Could you repeat, word for word, the line with "brown fork: 0 -> 2" and every line after it in the records below, leaving out any pictures?

The data Block Start

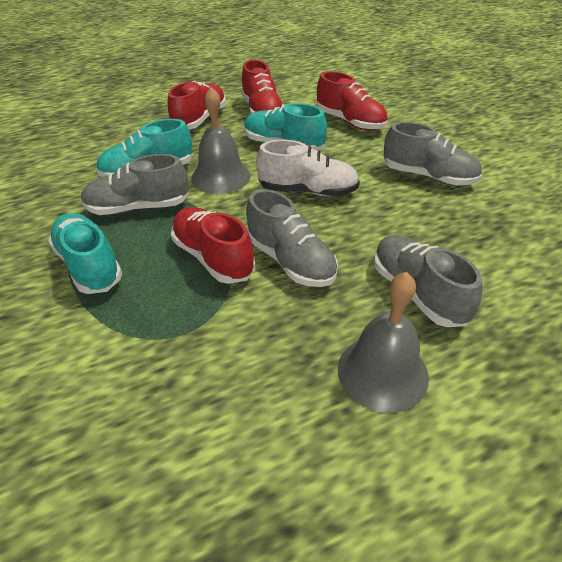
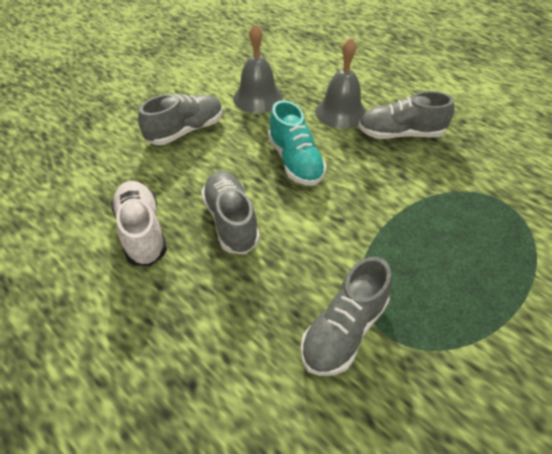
red shoe: 4 -> 0
turquoise shoe: 3 -> 1

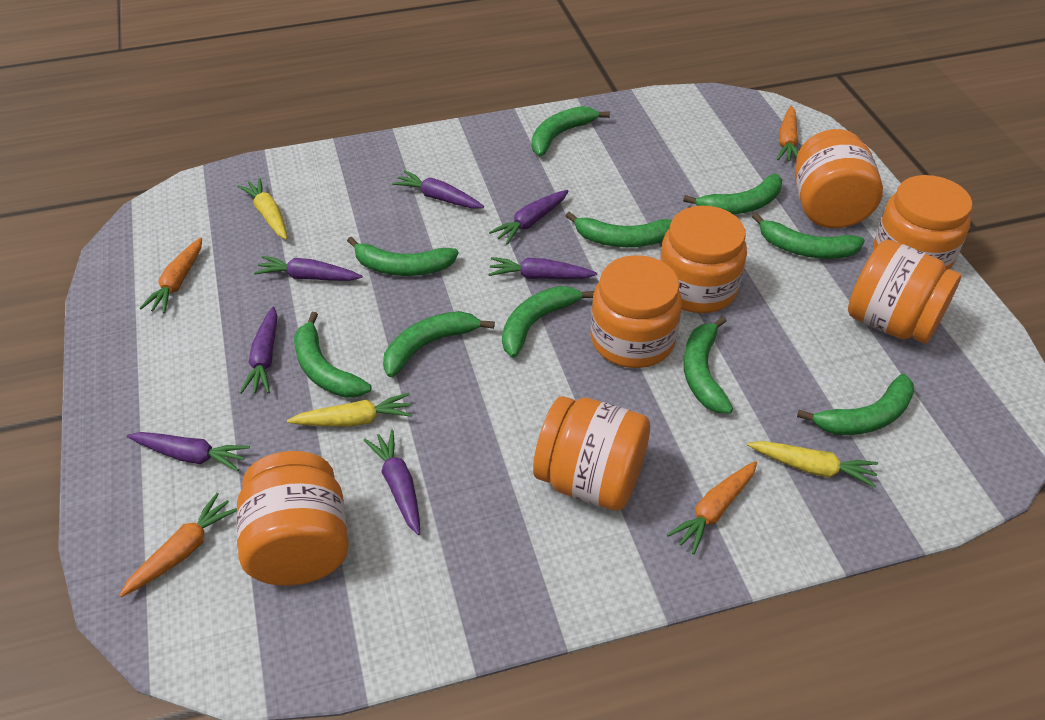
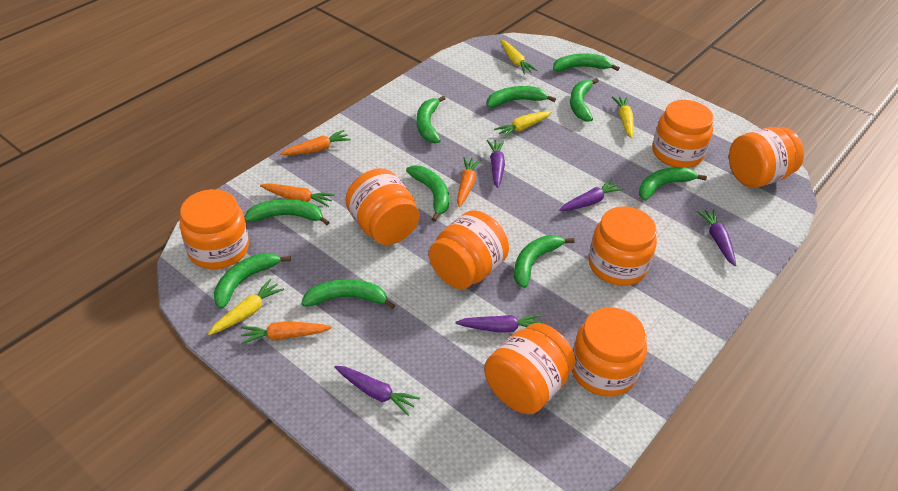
orange jar: 7 -> 8
purple carrot: 7 -> 5
yellow carrot: 3 -> 4

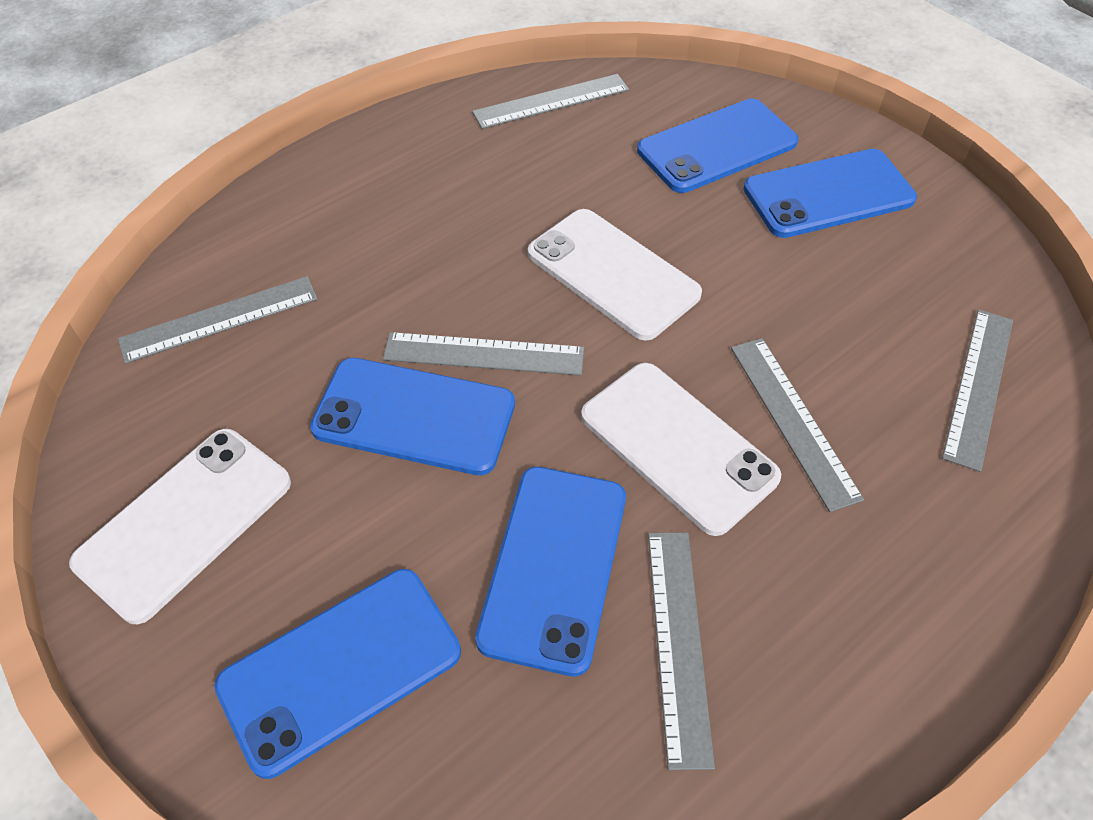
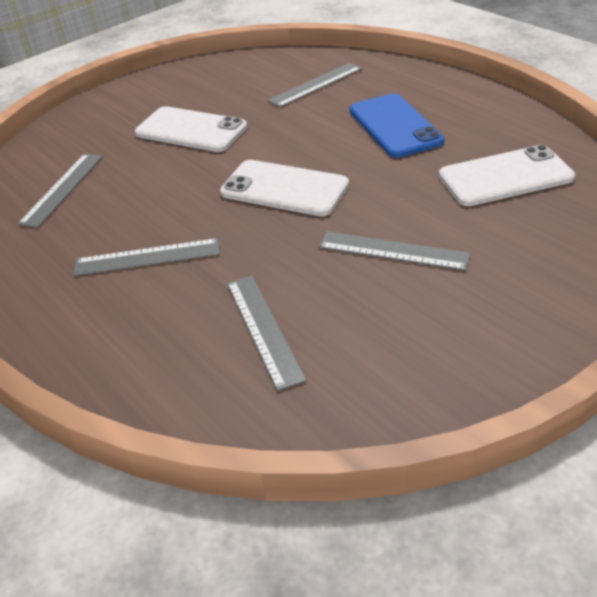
blue phone: 5 -> 1
grey ruler: 6 -> 5

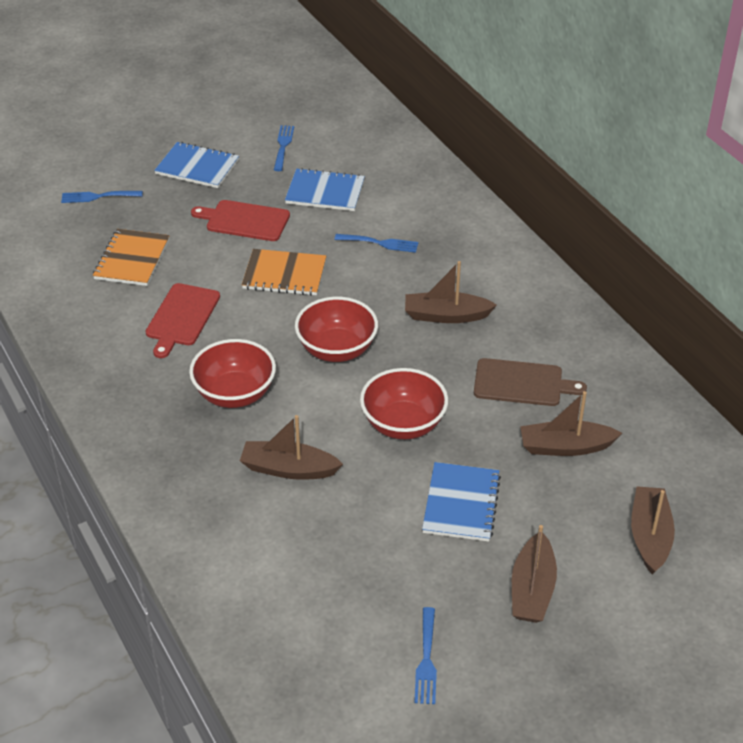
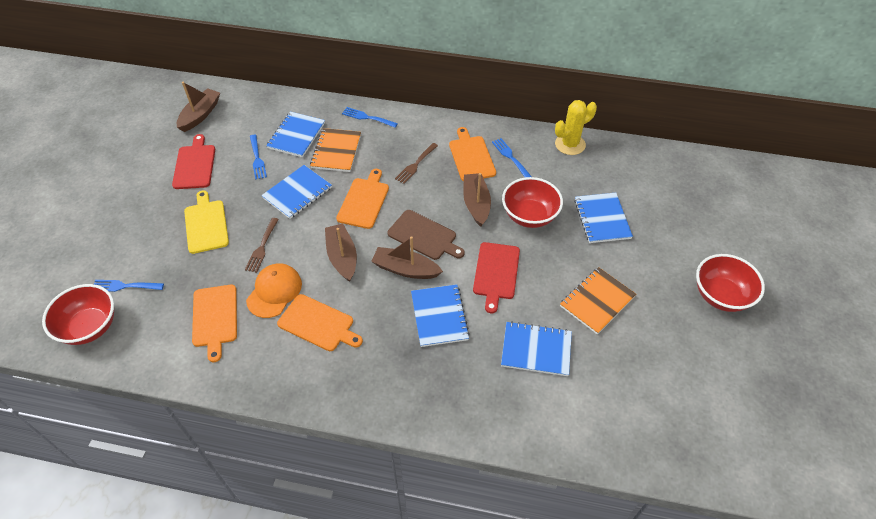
blue notebook: 3 -> 5
brown boat: 5 -> 4
brown fork: 0 -> 2
orange cap: 0 -> 1
orange cutting board: 0 -> 4
yellow cactus: 0 -> 1
yellow cutting board: 0 -> 1

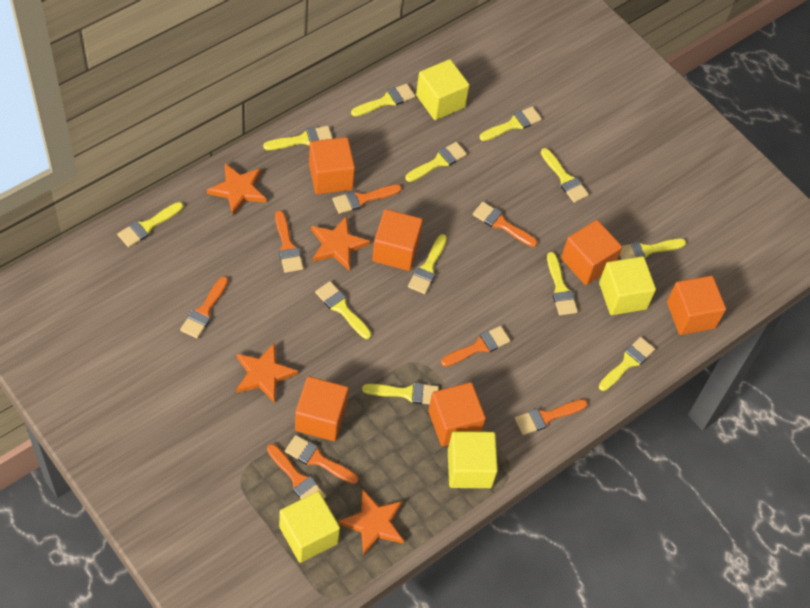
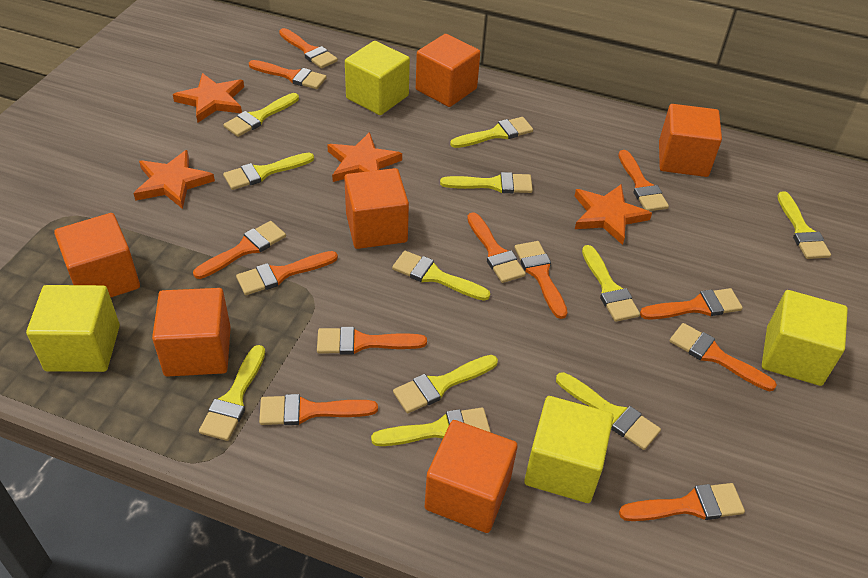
orange brush: 8 -> 12
yellow brush: 12 -> 11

The data Block End

### Solved problem
brown fork: 0 -> 2
orange cap: 0 -> 1
orange cutting board: 0 -> 4
yellow cactus: 0 -> 1
yellow cutting board: 0 -> 1

orange brush: 8 -> 12
yellow brush: 12 -> 11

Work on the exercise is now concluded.